- **WHAT IS BEING ASKED**
Exactly as they appear below, repeat the lines from the one with "pink tile D3:G3" through the one with "grey plate A4", and no others.
···
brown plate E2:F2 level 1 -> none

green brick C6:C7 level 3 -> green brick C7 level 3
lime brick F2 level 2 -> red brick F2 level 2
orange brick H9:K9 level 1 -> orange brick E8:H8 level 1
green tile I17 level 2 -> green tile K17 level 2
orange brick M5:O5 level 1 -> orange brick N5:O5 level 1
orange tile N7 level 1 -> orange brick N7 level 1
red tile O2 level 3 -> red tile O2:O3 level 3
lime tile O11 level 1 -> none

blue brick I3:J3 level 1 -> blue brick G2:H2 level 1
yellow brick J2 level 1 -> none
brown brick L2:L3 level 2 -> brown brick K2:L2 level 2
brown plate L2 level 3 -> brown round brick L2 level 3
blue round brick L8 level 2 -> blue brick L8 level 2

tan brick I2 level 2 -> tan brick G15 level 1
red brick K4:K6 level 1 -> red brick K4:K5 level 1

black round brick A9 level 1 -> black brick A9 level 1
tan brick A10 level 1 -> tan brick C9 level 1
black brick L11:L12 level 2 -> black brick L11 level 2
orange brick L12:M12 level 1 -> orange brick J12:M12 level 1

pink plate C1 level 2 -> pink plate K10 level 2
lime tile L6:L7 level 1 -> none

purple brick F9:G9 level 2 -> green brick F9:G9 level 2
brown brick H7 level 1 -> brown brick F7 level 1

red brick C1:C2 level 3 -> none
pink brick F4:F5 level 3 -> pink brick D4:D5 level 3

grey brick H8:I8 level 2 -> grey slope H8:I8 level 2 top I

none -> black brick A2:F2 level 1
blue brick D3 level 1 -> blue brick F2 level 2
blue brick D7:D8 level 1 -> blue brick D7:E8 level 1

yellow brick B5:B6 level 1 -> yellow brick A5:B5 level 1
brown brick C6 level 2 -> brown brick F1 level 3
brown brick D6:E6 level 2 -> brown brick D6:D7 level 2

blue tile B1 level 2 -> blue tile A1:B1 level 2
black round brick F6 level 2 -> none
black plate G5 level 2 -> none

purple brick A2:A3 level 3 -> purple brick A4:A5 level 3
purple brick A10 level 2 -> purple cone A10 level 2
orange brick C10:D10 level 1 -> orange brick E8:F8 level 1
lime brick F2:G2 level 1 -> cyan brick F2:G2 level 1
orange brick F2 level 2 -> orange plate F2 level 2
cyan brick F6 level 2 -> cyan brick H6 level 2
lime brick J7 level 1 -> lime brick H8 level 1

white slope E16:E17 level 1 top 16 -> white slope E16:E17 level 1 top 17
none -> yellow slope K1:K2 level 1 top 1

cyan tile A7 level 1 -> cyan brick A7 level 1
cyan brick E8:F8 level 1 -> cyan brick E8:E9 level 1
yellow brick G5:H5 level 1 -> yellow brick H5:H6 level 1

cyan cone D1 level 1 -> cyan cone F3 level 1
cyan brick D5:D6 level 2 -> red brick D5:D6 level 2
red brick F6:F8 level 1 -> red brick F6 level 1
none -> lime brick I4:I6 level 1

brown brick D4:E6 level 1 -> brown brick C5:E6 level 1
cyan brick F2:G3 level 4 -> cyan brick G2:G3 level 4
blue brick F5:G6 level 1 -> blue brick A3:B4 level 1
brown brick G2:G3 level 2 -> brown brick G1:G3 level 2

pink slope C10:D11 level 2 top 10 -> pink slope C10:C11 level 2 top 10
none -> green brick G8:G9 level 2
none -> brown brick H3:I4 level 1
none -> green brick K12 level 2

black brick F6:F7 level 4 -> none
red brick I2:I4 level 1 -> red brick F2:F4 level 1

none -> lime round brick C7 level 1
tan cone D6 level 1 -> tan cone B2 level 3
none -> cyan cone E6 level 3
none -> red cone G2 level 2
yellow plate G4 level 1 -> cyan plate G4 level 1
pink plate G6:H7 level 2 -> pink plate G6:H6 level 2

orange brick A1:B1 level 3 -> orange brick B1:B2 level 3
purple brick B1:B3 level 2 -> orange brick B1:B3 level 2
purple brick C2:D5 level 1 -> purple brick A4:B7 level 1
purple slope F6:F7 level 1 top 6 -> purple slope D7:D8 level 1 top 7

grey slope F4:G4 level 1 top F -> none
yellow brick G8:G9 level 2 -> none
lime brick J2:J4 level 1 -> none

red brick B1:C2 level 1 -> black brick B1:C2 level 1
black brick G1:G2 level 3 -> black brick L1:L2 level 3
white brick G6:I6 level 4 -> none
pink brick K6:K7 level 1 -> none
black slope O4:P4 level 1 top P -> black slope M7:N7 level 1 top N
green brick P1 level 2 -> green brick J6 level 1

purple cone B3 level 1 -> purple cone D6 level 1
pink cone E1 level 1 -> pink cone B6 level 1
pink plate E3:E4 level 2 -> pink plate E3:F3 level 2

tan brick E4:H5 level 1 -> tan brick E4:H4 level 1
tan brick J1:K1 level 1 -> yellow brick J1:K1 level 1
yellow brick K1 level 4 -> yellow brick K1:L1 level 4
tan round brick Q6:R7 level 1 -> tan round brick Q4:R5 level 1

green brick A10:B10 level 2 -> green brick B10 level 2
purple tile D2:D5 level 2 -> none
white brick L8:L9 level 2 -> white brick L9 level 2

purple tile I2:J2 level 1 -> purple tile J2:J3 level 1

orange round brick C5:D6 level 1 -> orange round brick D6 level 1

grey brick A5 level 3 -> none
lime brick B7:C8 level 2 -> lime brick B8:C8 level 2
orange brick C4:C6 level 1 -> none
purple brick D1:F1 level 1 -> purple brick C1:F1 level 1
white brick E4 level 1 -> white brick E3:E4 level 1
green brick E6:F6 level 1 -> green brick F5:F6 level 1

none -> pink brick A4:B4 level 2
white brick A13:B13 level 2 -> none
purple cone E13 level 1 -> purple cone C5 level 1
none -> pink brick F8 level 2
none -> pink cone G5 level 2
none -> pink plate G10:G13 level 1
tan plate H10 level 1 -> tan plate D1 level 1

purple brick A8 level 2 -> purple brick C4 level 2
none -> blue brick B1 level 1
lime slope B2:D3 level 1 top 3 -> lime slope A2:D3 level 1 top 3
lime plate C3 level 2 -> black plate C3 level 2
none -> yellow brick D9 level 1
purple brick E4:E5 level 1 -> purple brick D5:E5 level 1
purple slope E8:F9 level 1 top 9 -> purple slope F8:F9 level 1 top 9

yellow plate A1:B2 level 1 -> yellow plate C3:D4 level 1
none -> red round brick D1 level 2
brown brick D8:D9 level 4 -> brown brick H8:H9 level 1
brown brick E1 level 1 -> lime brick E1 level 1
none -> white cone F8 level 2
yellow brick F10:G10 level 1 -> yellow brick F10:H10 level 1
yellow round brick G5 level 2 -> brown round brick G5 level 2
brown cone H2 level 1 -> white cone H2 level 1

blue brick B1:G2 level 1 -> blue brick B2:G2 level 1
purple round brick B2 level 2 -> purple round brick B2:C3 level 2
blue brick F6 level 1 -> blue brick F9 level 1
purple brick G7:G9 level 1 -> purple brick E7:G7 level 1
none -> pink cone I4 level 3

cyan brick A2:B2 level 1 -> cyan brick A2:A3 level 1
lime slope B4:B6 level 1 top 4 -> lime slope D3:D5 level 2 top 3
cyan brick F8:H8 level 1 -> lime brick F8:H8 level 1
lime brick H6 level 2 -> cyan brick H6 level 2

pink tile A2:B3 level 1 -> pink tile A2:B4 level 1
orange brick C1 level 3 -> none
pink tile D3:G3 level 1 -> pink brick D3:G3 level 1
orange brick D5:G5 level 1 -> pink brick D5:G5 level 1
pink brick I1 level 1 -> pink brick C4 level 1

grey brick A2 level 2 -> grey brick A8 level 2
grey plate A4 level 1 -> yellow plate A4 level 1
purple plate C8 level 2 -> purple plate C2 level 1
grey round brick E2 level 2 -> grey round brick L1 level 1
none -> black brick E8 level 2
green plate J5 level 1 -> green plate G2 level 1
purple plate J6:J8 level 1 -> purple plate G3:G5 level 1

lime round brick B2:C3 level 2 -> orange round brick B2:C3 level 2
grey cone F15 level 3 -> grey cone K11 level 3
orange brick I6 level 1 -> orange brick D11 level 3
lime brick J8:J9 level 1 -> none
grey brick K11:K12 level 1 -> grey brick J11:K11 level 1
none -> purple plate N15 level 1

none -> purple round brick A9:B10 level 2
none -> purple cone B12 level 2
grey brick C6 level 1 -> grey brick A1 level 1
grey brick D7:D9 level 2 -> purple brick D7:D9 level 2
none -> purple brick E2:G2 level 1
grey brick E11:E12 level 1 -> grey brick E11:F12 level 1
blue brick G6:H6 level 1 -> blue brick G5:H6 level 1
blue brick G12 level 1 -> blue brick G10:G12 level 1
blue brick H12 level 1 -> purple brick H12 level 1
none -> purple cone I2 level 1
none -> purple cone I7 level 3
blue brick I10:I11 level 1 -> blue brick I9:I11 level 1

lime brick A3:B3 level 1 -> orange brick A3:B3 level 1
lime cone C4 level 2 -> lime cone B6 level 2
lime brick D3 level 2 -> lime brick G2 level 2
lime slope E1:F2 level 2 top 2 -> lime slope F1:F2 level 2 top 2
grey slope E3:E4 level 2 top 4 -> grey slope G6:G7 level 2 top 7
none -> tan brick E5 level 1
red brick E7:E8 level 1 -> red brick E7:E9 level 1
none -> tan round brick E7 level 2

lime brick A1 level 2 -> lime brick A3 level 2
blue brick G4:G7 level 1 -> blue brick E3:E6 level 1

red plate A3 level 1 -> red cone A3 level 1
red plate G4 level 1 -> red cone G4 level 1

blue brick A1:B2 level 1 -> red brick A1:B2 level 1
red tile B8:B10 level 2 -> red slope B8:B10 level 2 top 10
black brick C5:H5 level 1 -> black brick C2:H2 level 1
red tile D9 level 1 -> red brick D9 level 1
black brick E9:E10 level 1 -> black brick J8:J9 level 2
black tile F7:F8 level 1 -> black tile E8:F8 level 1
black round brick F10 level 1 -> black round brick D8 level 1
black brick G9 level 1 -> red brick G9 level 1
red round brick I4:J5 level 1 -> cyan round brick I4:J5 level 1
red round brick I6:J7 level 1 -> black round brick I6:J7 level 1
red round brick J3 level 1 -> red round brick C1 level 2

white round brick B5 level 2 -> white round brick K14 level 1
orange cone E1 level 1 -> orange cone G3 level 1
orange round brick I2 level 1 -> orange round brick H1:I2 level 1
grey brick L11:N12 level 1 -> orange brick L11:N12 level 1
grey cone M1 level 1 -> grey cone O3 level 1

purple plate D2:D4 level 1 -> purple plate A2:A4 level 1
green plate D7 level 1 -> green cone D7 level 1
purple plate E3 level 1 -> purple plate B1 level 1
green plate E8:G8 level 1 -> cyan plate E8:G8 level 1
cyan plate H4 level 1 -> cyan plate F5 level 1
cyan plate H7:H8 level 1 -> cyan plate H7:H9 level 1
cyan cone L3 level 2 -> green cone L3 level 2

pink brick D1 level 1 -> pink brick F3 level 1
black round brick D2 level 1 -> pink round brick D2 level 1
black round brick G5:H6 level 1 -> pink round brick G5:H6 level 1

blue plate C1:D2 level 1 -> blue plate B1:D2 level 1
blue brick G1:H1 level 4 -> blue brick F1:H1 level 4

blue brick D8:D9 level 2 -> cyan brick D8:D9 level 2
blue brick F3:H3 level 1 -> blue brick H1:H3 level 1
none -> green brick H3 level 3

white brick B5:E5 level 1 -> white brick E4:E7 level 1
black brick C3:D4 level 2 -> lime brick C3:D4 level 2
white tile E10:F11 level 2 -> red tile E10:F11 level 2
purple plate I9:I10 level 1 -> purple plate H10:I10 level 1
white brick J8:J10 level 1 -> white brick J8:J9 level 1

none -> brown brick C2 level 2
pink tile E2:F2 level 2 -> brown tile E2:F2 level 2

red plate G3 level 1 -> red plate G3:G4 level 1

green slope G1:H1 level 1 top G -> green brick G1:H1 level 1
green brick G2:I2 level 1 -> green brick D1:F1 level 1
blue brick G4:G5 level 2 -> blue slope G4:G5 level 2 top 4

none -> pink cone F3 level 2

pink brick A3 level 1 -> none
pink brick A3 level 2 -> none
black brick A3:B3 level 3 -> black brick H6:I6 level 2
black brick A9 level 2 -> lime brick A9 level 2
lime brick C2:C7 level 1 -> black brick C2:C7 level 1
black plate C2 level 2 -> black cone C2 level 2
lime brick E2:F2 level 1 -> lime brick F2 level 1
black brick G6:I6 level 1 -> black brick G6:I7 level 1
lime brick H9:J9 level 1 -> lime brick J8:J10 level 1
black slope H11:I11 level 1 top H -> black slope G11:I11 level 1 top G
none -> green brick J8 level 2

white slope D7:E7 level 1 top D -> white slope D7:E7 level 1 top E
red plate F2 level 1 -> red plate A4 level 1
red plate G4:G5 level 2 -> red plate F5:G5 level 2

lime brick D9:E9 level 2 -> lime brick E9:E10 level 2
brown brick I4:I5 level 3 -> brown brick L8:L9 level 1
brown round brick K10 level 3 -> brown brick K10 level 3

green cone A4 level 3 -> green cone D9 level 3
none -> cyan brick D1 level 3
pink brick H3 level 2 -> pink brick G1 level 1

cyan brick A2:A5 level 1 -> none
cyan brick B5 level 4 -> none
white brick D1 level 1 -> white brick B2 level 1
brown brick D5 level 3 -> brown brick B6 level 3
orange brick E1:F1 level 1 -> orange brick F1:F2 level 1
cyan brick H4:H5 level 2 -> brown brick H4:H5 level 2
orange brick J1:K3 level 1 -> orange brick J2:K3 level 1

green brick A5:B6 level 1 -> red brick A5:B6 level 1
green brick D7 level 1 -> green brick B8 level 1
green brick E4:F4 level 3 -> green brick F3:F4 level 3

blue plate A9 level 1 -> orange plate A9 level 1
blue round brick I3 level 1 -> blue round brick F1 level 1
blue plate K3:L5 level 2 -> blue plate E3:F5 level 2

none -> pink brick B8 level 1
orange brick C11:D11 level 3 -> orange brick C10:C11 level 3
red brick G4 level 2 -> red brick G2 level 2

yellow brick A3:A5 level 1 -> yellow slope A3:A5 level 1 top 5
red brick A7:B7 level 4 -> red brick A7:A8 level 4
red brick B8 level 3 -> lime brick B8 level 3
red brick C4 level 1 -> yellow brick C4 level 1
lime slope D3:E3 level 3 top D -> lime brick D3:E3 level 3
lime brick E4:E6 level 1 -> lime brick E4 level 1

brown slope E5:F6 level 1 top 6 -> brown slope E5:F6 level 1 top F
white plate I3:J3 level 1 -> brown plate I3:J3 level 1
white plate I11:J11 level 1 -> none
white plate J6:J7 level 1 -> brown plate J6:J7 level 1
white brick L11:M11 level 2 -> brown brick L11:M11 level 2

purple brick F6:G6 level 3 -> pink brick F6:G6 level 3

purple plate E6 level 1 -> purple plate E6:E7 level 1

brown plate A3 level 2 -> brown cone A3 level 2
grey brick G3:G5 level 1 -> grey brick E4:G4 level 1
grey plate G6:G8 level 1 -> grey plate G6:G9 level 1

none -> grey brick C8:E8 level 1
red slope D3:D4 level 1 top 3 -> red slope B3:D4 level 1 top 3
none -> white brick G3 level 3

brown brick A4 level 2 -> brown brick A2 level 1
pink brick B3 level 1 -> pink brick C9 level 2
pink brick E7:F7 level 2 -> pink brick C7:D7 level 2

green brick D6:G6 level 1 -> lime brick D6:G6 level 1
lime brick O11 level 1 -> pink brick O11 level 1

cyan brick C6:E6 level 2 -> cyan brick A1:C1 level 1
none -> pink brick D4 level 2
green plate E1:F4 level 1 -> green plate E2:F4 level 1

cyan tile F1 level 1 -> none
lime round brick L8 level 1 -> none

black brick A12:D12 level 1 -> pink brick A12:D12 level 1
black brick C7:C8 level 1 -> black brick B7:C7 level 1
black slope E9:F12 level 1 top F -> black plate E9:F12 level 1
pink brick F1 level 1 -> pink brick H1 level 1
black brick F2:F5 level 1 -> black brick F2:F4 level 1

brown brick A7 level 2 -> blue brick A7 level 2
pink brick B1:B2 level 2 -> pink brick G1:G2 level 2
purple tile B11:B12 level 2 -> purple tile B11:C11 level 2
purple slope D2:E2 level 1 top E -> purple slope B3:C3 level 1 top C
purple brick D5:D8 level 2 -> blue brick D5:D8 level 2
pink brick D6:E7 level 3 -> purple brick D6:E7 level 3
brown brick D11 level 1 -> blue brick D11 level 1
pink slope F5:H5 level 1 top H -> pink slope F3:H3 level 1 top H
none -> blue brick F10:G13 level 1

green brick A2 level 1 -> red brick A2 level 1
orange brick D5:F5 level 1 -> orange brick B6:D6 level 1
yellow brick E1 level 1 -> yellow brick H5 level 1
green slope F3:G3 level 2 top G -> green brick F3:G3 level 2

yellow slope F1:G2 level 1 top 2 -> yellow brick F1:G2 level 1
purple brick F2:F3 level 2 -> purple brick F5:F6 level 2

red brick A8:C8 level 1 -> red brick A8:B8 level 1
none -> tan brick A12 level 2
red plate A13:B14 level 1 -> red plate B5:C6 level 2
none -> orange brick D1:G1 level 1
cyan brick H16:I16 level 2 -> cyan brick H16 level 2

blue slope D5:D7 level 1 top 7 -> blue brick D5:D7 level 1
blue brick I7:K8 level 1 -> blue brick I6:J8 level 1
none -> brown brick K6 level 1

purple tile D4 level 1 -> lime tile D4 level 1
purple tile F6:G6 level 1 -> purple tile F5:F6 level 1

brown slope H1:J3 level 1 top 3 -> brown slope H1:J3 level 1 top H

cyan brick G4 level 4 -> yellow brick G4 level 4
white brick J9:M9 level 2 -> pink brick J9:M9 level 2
···
- **REPLY TO THE EXERCISE**
pink tile D3:G3 level 1 -> pink brick D3:G3 level 1
orange brick D5:G5 level 1 -> pink brick D5:G5 level 1
pink brick I1 level 1 -> pink brick C4 level 1

grey brick A2 level 2 -> grey brick A8 level 2
grey plate A4 level 1 -> yellow plate A4 level 1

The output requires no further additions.